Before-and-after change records
- Opening Delimiter -

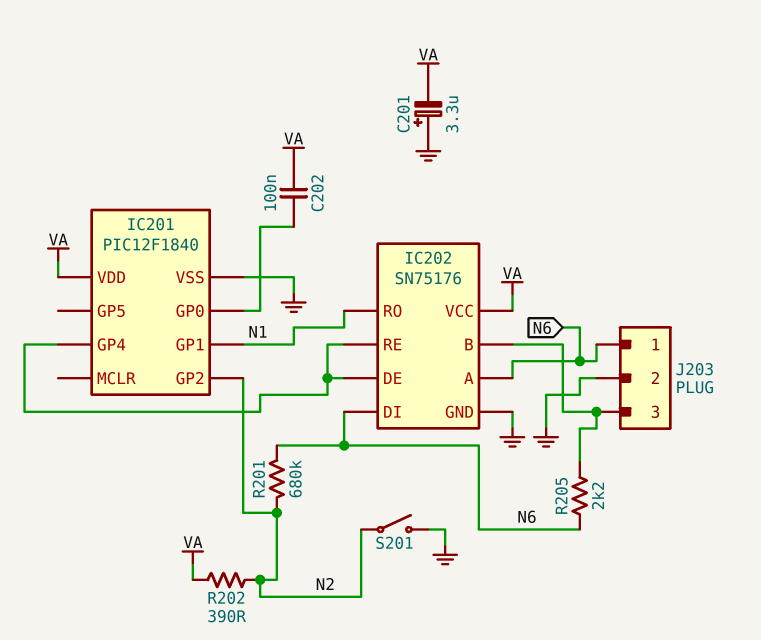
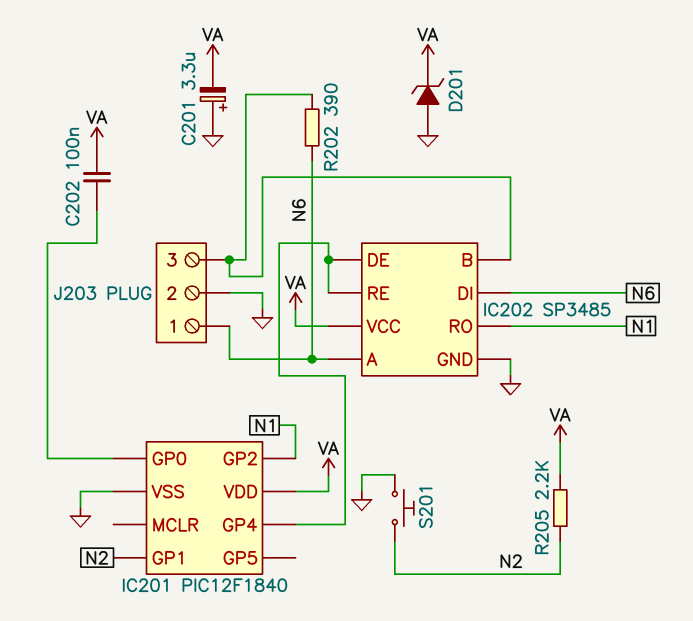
D201: none -> zener (A GND, K VA)
IC201 pin GP1: N1 -> N2
IC201 pin GP2: N2 -> N1
IC202: SN75176 -> SP3485
R201: 680k (N2, N6) -> none
R202: 390 (N2, VA) -> 390 (IC202/B, N6)
R205: 2.2k (IC202/B, N6) -> 2.2k (N2, VA)
S201: switch (GND, N2) -> button (GND, N2)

- Closing Delimiter -

Give exactly, and nothing besides, the lines from the one in which "R205: 2.2k (IC202/B, N6) -> 2.2k (N2, VA)" occurs through the end of the records.

#### Solution for this problem:
R205: 2.2k (IC202/B, N6) -> 2.2k (N2, VA)
S201: switch (GND, N2) -> button (GND, N2)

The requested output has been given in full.